**Work instructions**
From the line containing "BT: JDY-31 -> HM-10" down to the last line of the entries, print each line exactly and leave the pictures out.

■ ■ ■

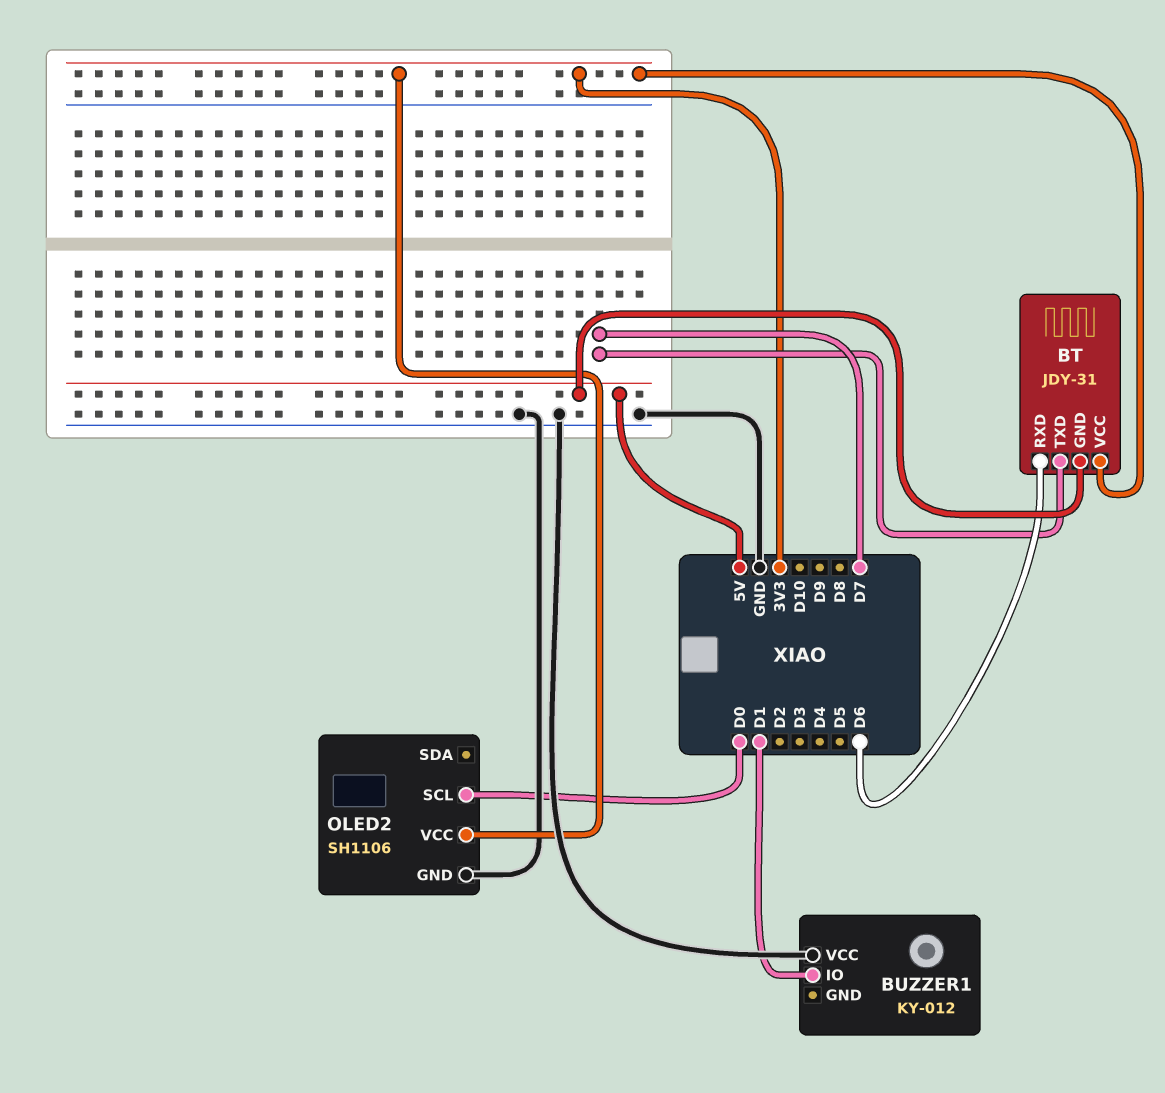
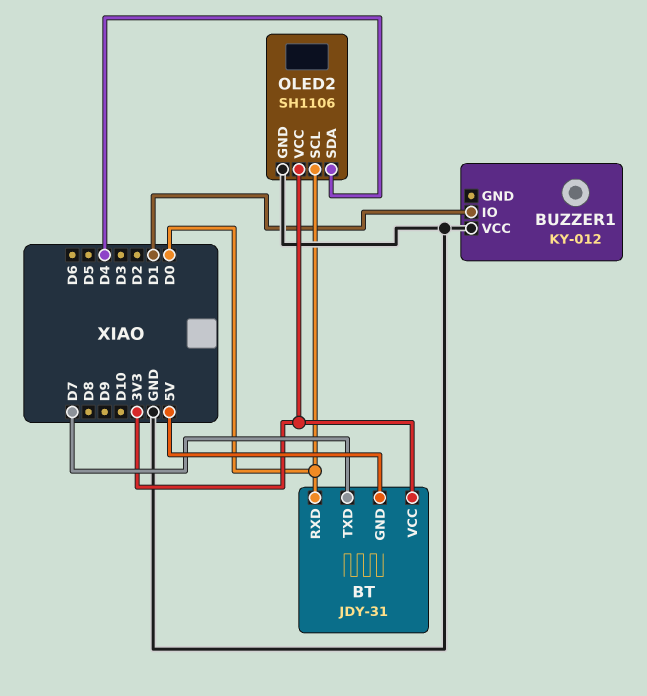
BT pin RXD: D6 -> D0
OLED2 pin SDA: none -> D4

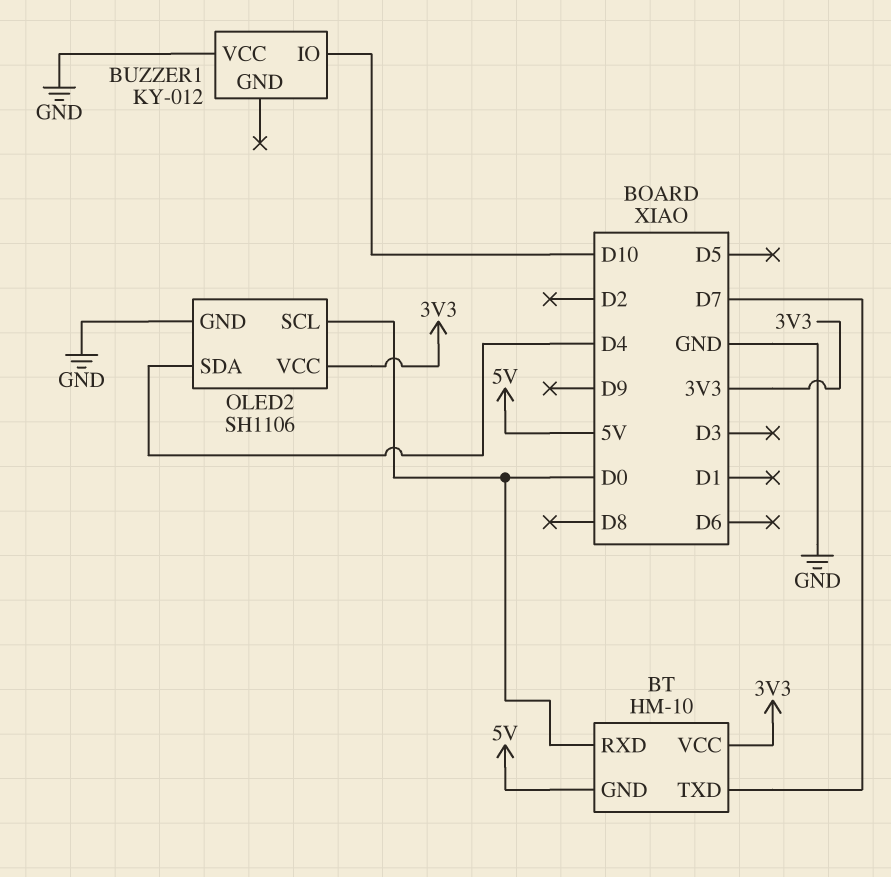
BT: JDY-31 -> HM-10
BUZZER1 pin IO: D1 -> D10

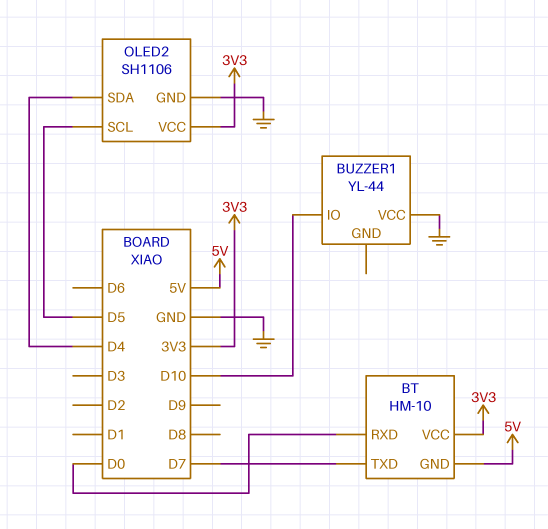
BUZZER1: KY-012 -> YL-44
OLED2 pin SCL: D0 -> D5

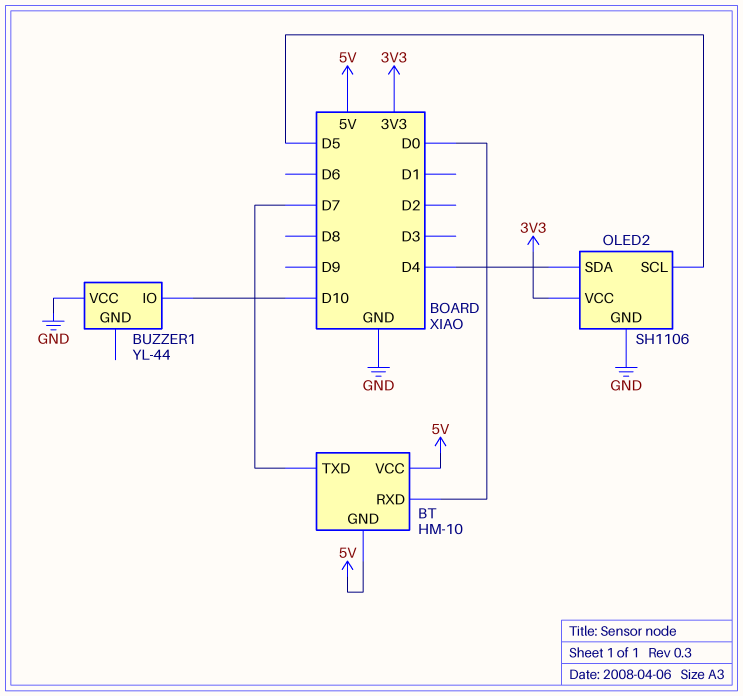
BT pin VCC: 3V3 -> 5V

■ ■ ■

**Your solution**
BT: JDY-31 -> HM-10
BUZZER1 pin IO: D1 -> D10

BUZZER1: KY-012 -> YL-44
OLED2 pin SCL: D0 -> D5

BT pin VCC: 3V3 -> 5V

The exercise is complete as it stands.